(Scene edit records)

• • • •

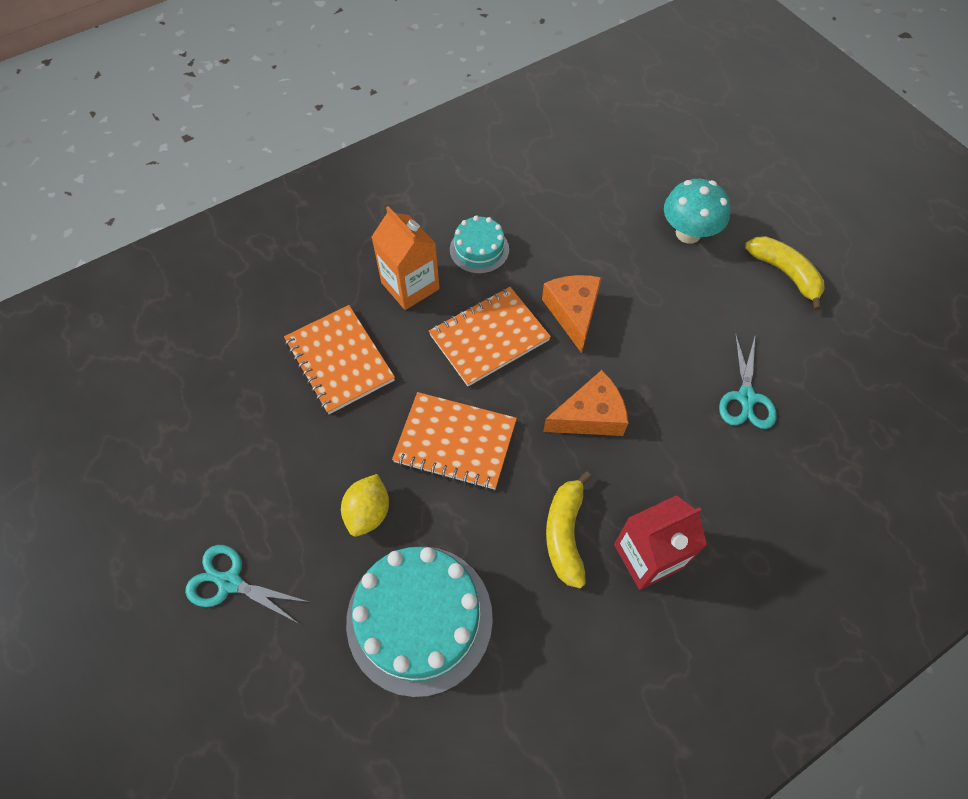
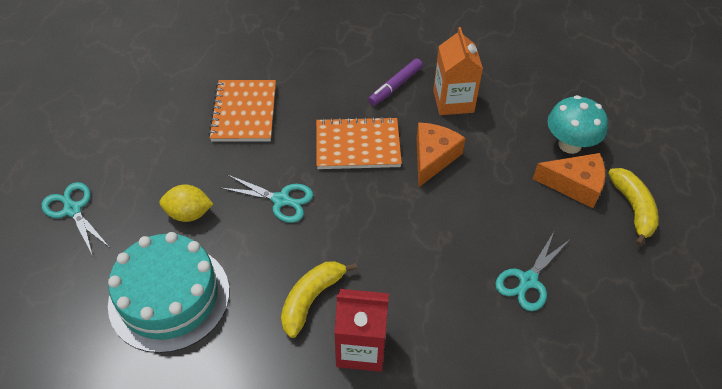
camera: 30 degrees right, 10 degrees down
yellow lemon [341,474,389,537] -> yellow lemon turned 45 degrees clockwise [159,184,213,222]
orange carton [372,206,440,310] -> orange carton moved to [433,27,483,115]
orange notebook [392,392,517,490] -> turquoise scissors [221,175,313,223]
turquoise cake [450,215,509,274] -> purple marker [368,58,423,106]
orange cheese [543,370,628,436] -> orange cheese moved to [533,153,605,208]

• • • •

▶ _EXERCISE GOAL_:
Every record above should be transcribed exactly; the pictures stay out of the copy.

▶ _RESPONSE FOR THIS EXERCISE_:
camera: 30 degrees right, 10 degrees down
yellow lemon [341,474,389,537] -> yellow lemon turned 45 degrees clockwise [159,184,213,222]
orange carton [372,206,440,310] -> orange carton moved to [433,27,483,115]
orange notebook [392,392,517,490] -> turquoise scissors [221,175,313,223]
turquoise cake [450,215,509,274] -> purple marker [368,58,423,106]
orange cheese [543,370,628,436] -> orange cheese moved to [533,153,605,208]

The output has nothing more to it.